===== Information

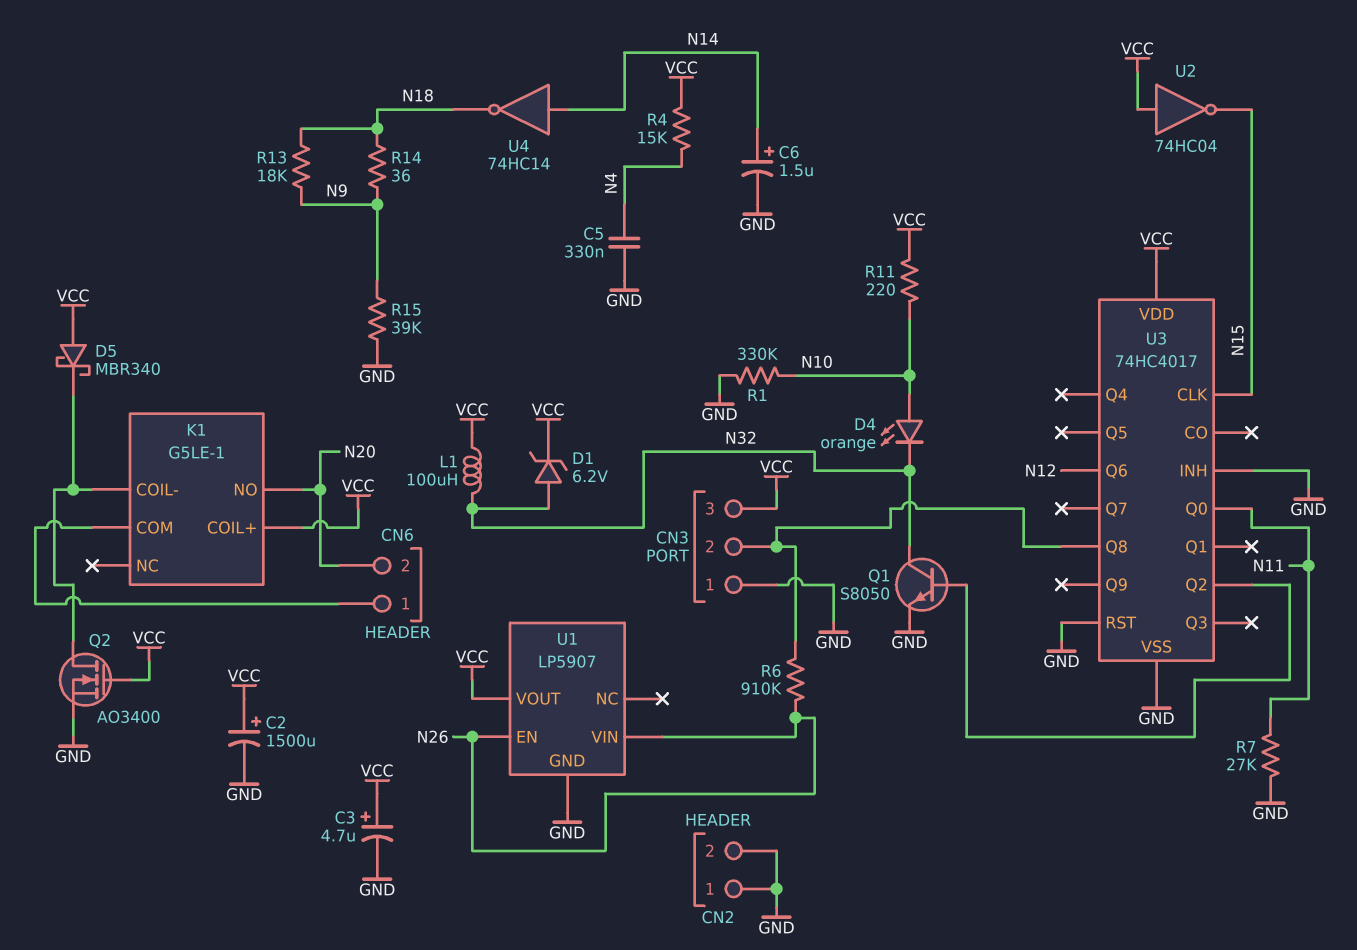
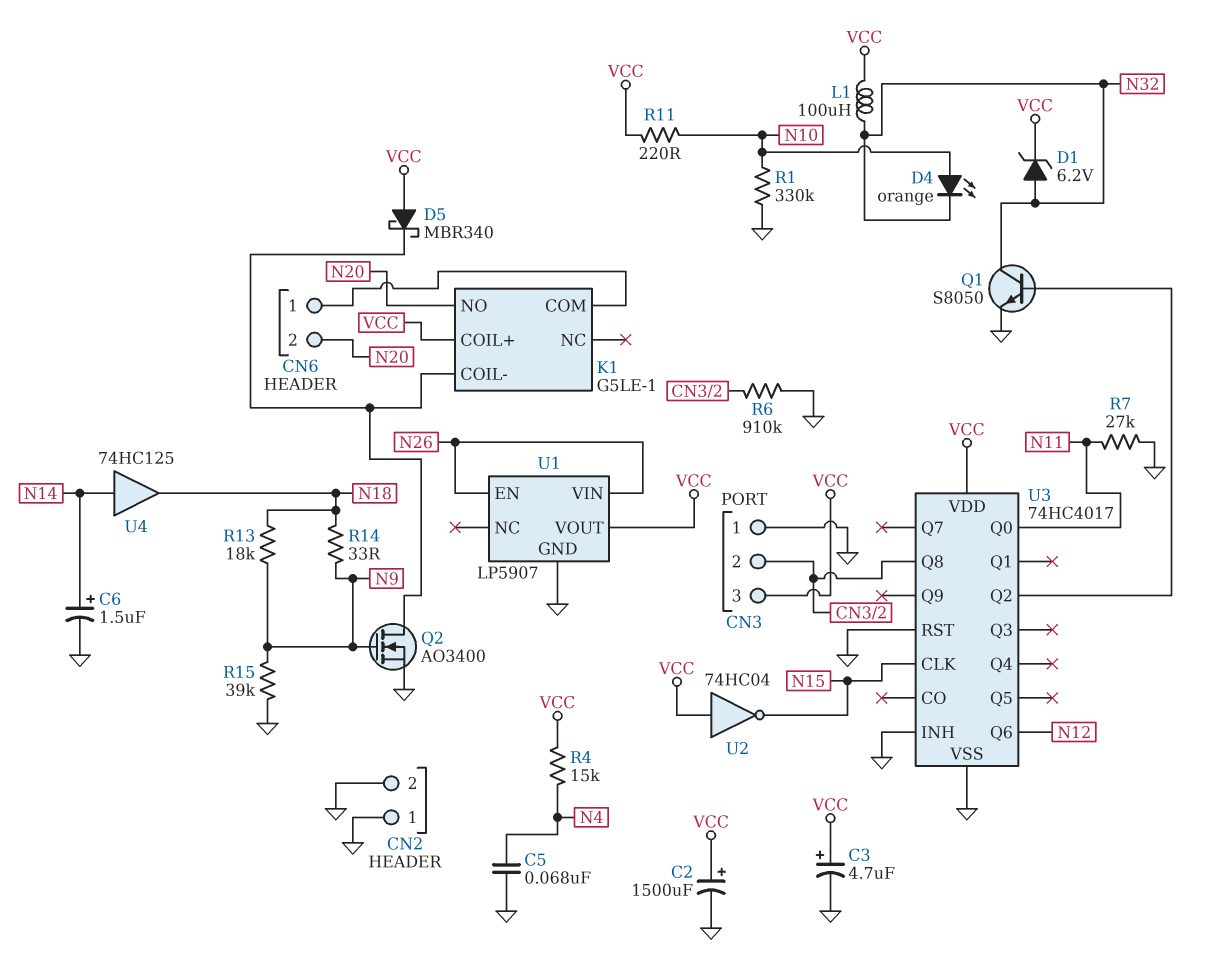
C5: 330nF (GND, N4) -> 68nF (GND, N4)
Q2: NMOS AO3400 (G VCC, D K1/COIL-, S GND) -> NMOS AO3400 (G N9, D K1/COIL-, S GND)
R6: 910k (CN3/2, N26) -> 910k (CN3/2, GND)
R14: 36 (N9, N18) -> 33 (N9, N18)
U4: NOT 74HC14 (in N14, out N18) -> buffer 74HC125 (in N14, out N18)

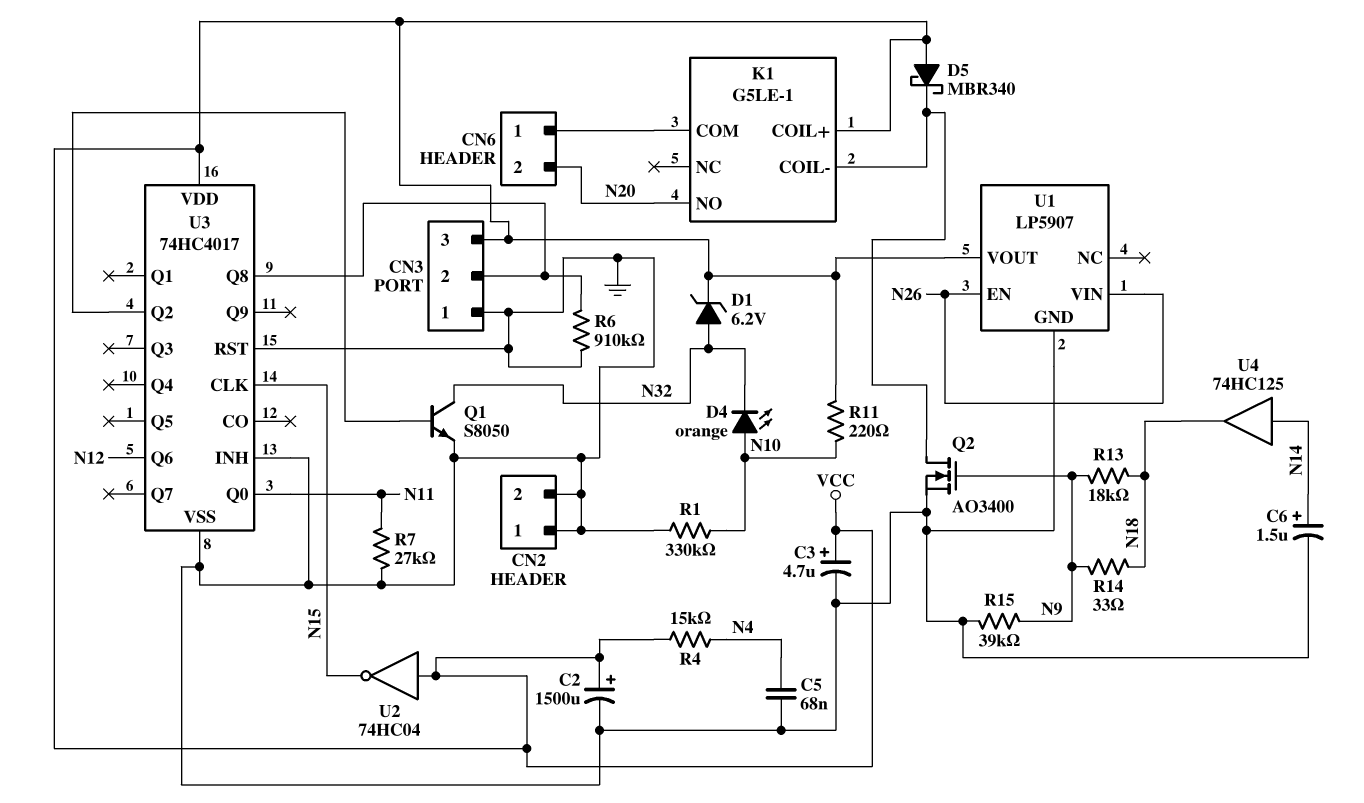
L1: 100uH (N32, VCC) -> none

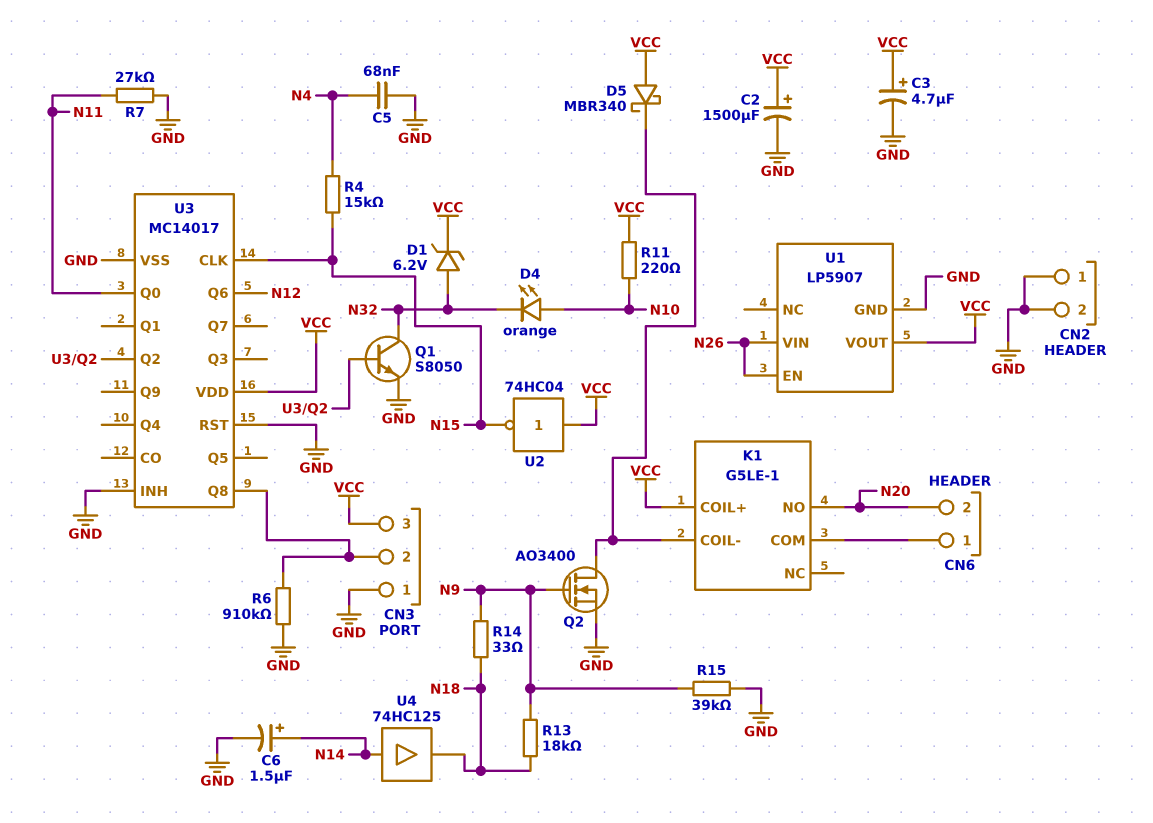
R1: 330k (GND, N10) -> none
R4: 15k (N4, VCC) -> 15k (N4, N15)
U3: 74HC4017 -> MC14017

==========

Task instructions
Write out the whole listing again, exactly, with no pictures.

Expected answer
C5: 330nF (GND, N4) -> 68nF (GND, N4)
Q2: NMOS AO3400 (G VCC, D K1/COIL-, S GND) -> NMOS AO3400 (G N9, D K1/COIL-, S GND)
R6: 910k (CN3/2, N26) -> 910k (CN3/2, GND)
R14: 36 (N9, N18) -> 33 (N9, N18)
U4: NOT 74HC14 (in N14, out N18) -> buffer 74HC125 (in N14, out N18)

L1: 100uH (N32, VCC) -> none

R1: 330k (GND, N10) -> none
R4: 15k (N4, VCC) -> 15k (N4, N15)
U3: 74HC4017 -> MC14017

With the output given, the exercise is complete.